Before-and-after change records
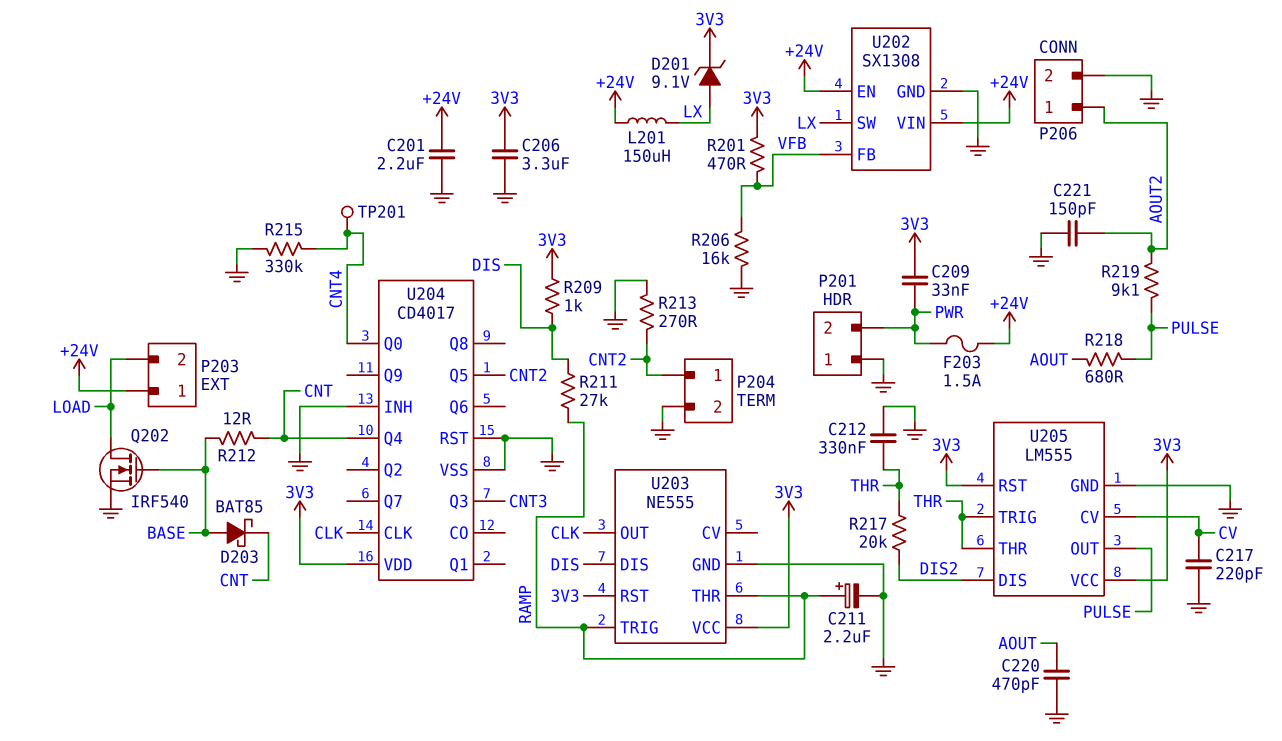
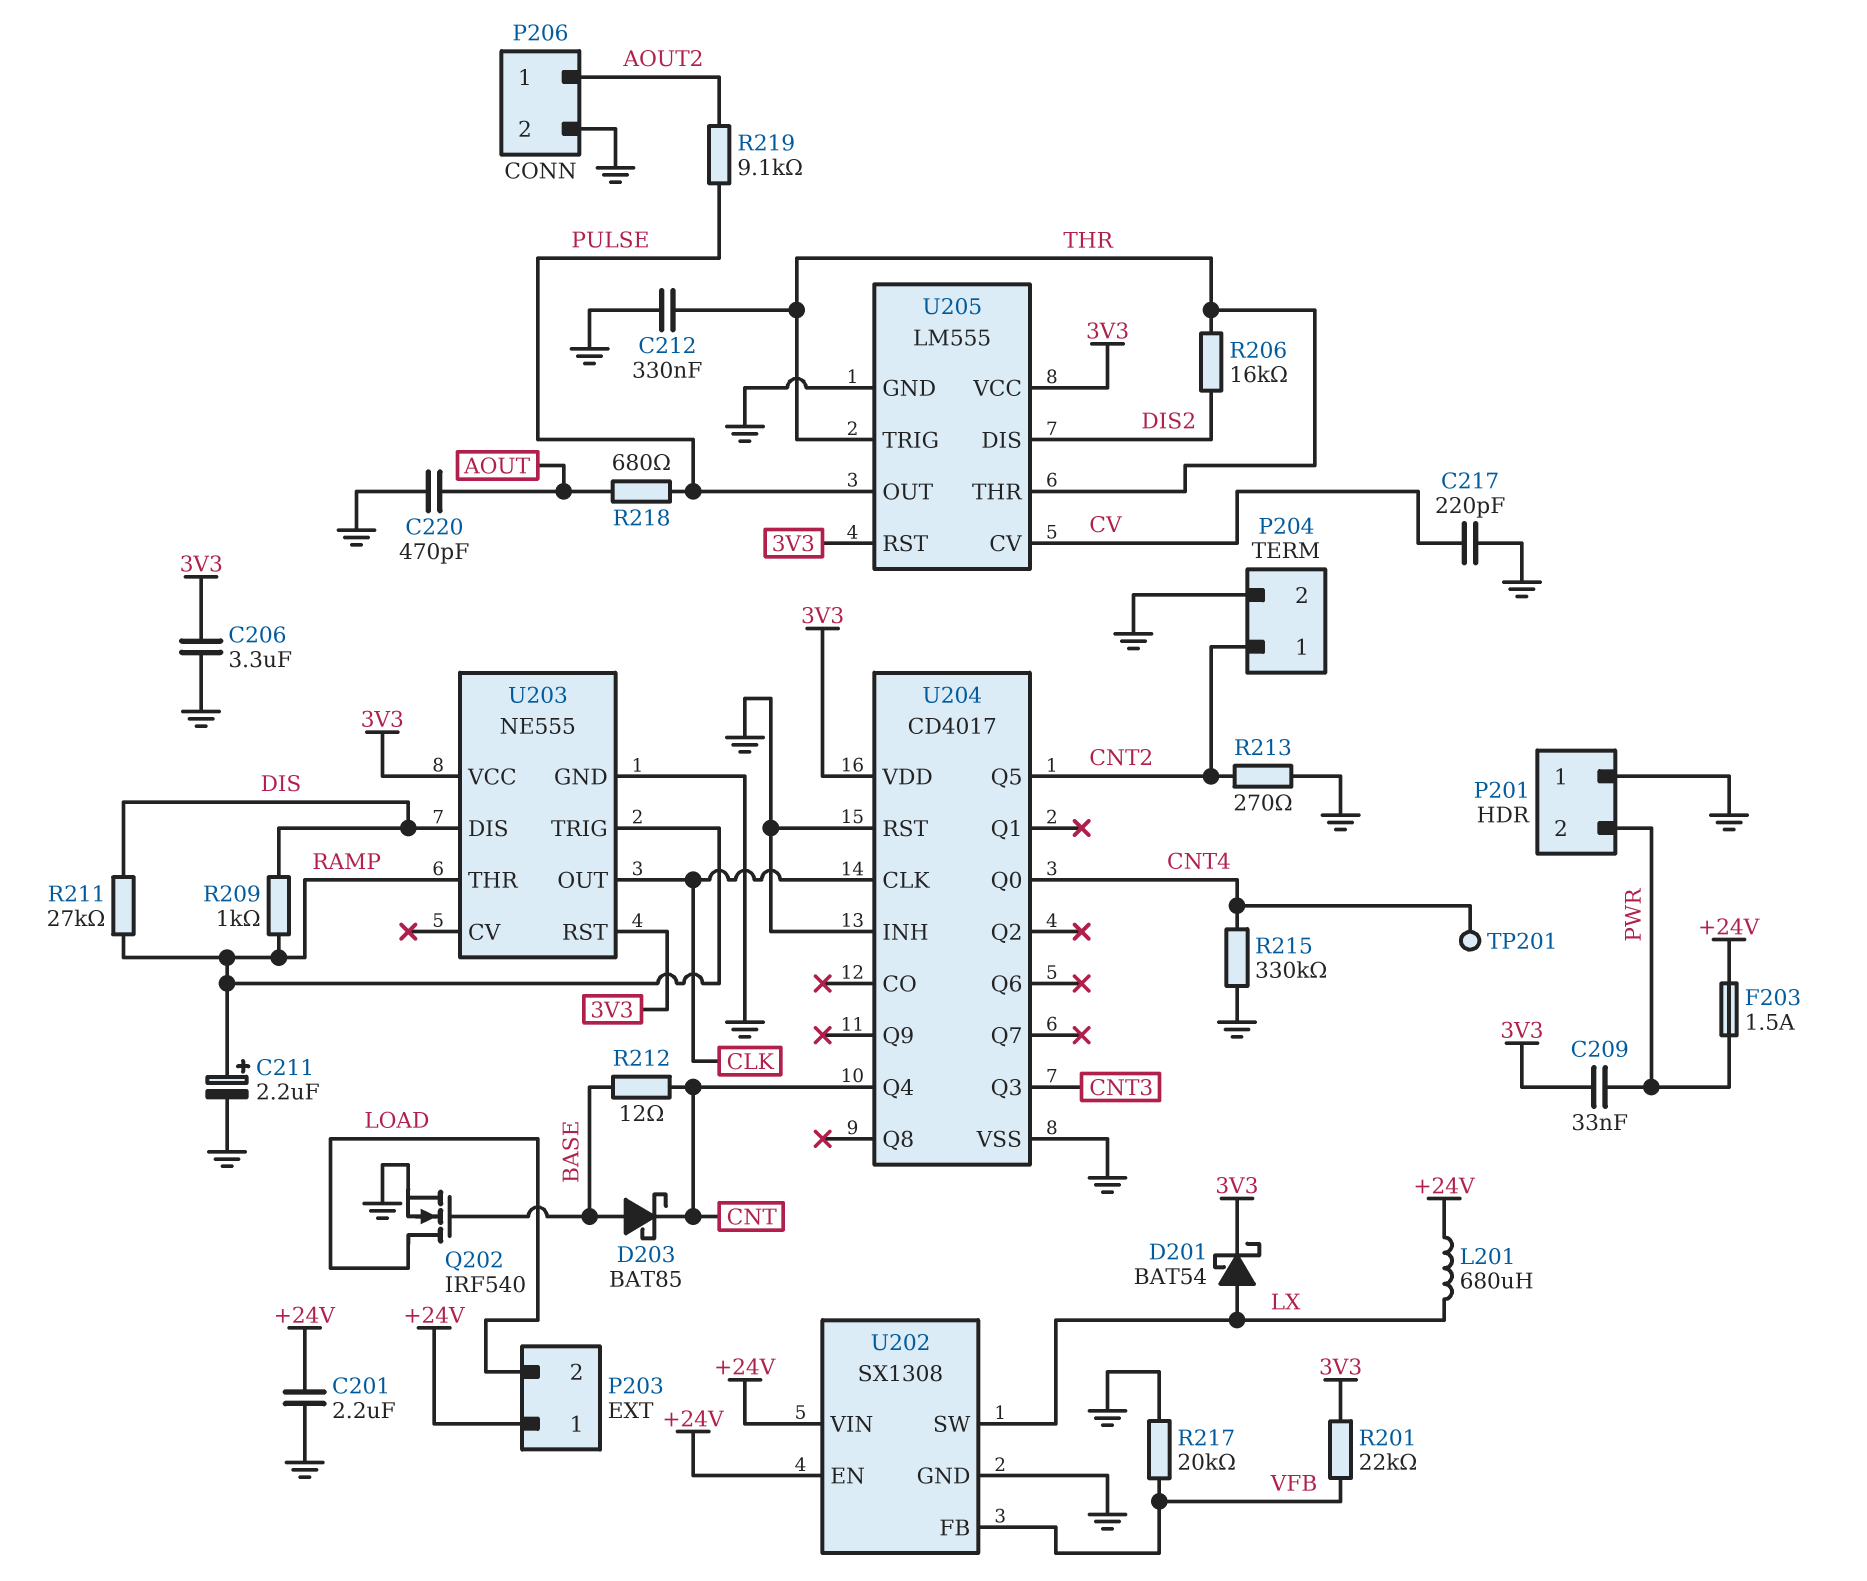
C221: 150pF (AOUT2, GND) -> none
D201: zener 9.1V (A LX, K 3V3) -> schottky BAT54 (A LX, K 3V3)
L201: 150uH (+24V, LX) -> 680uH (+24V, LX)
R201: 470 (3V3, VFB) -> 22k (3V3, VFB)
R206: 16k (GND, VFB) -> 16k (DIS2, THR)
R209: 1k (3V3, DIS) -> 1k (DIS, RAMP)
R217: 20k (DIS2, THR) -> 20k (GND, VFB)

■ GOAL OF THE EXERCISE
Going from the line that contains "R209: 1k (3V3, DIS) -> 1k (DIS, RAMP)" to the last line of the records, reproduce every line as written.

■ THE COMPLETED TASK
R209: 1k (3V3, DIS) -> 1k (DIS, RAMP)
R217: 20k (DIS2, THR) -> 20k (GND, VFB)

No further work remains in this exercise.